**SUPPLIED DATA**
_ _ _ _ _ _ _

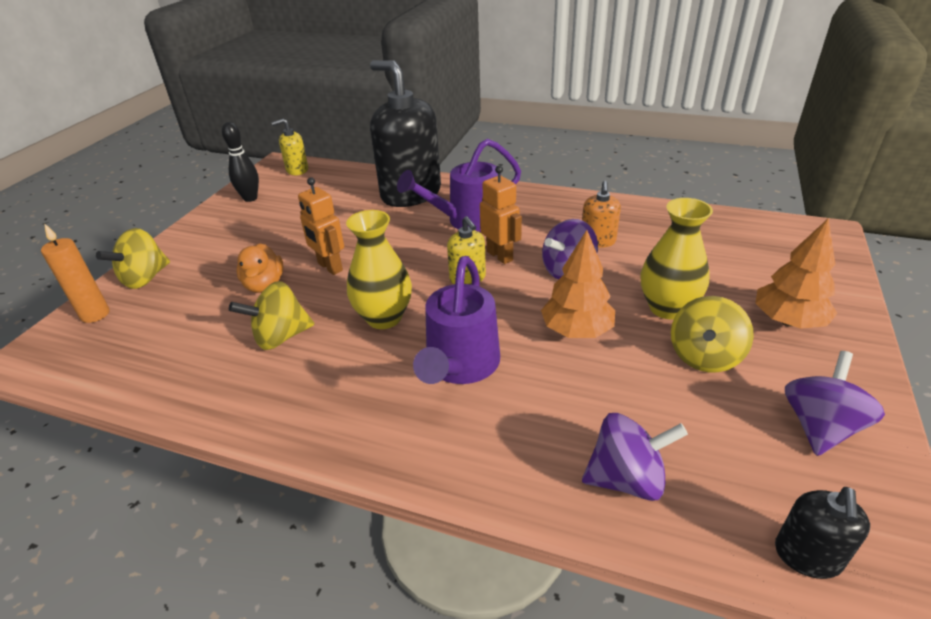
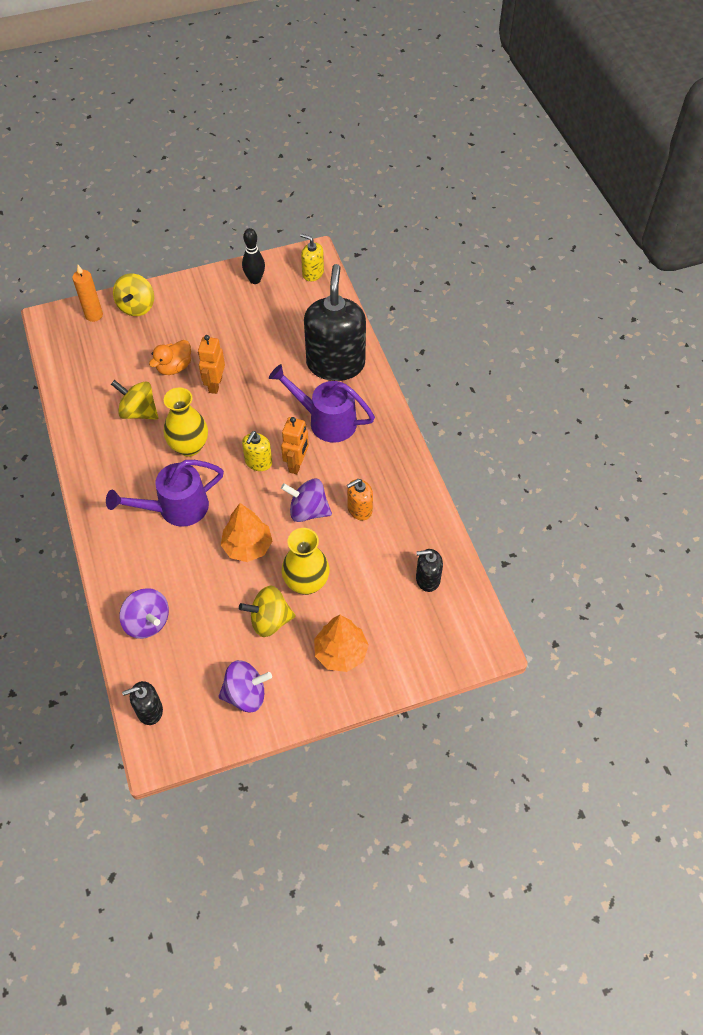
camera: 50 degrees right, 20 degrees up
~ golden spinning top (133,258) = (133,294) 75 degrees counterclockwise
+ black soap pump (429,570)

_ _ _ _ _ _ _

**INSTRUCTIONS FOR THE TASK**
Please output, exactly, the lines of the listing from the one containing "75 degrees counterclockwise" through the last, inclusive, and no other lines.

**TASK RESULT**
~ golden spinning top (133,258) = (133,294) 75 degrees counterclockwise
+ black soap pump (429,570)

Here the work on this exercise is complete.